Assigned task => Print them exactly: the lines from the beginning of the entries below through the line that contains "none -> pink 1x2 slope [446,149,515,229]", and only those, with the pictures left out.

[Spatial reasoning data]

——————

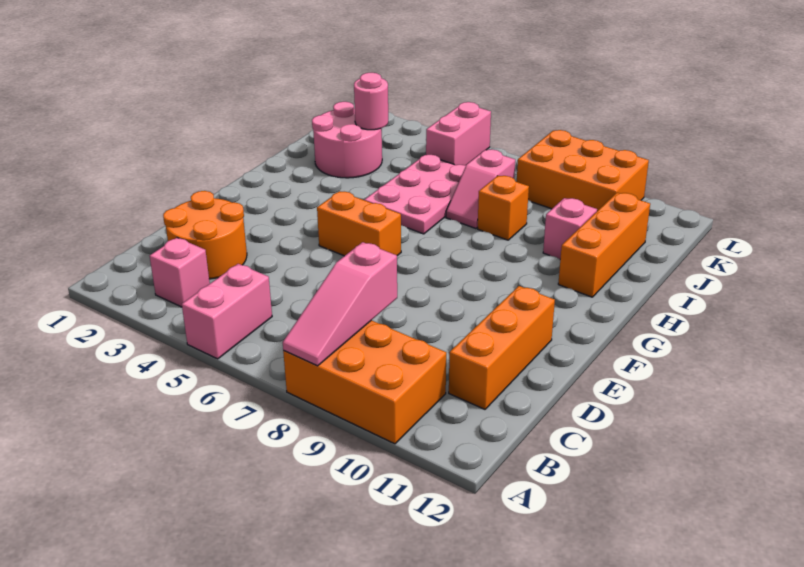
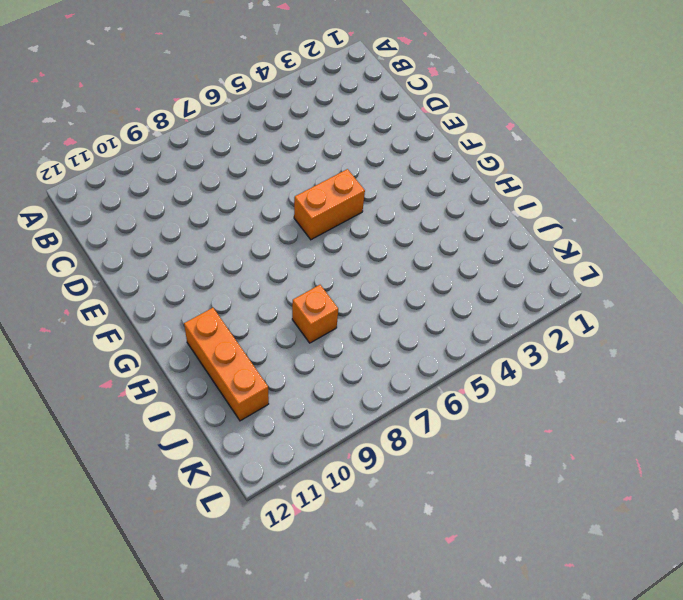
none -> pink 1x2 brick [182,264,272,359]
none -> orange 2x3 brick [283,320,446,444]
none -> pink 1x1 brick [150,238,210,307]

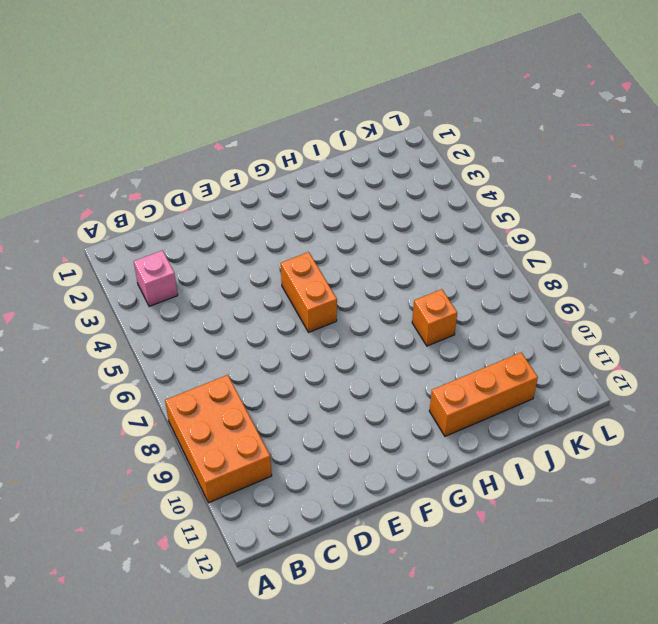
none -> pink 1x2 brick [182,264,272,359]
none -> orange 2x2 round brick [163,191,247,279]
none -> orange 1x3 brick [449,286,555,409]

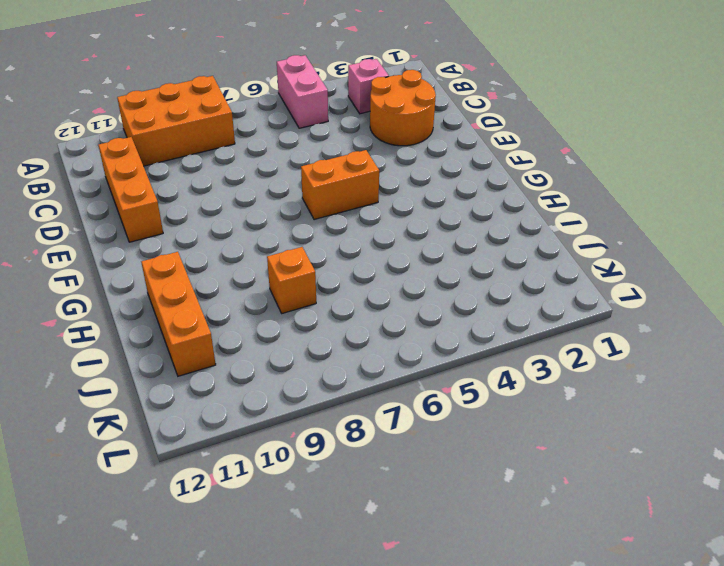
none -> pink 2x3 plate [364,155,466,234]
none -> pink 2x2 round brick [312,102,382,178]
none -> pink 1x2 slope [446,149,515,229]

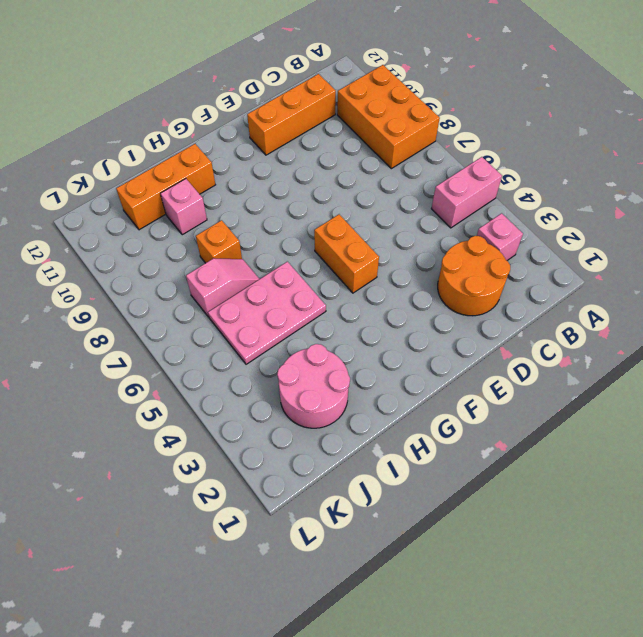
none -> pink 1x2 brick [426,102,491,165]
none -> orange 2x3 brick [517,130,649,211]
none -> pink 1x3 slope [283,242,397,366]

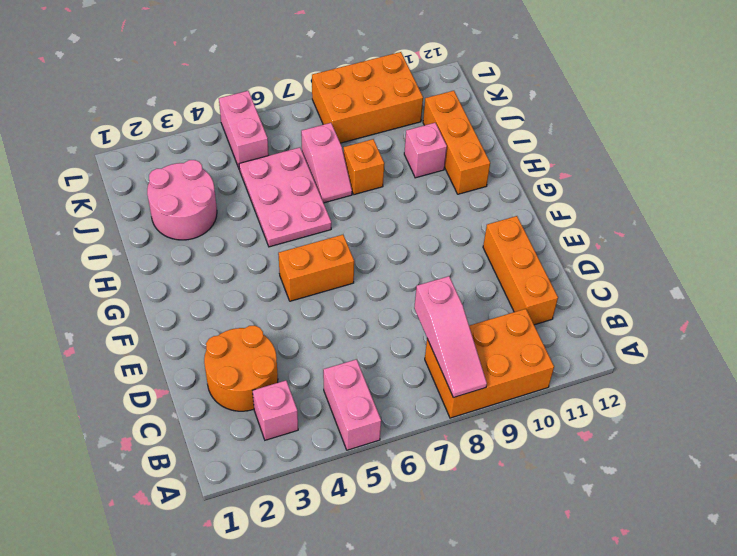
none -> pink 1x1 round brick [354,73,388,130]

——————

Answer section =>
none -> pink 1x2 brick [182,264,272,359]
none -> orange 2x3 brick [283,320,446,444]
none -> pink 1x1 brick [150,238,210,307]

none -> pink 1x2 brick [182,264,272,359]
none -> orange 2x2 round brick [163,191,247,279]
none -> orange 1x3 brick [449,286,555,409]

none -> pink 2x3 plate [364,155,466,234]
none -> pink 2x2 round brick [312,102,382,178]
none -> pink 1x2 slope [446,149,515,229]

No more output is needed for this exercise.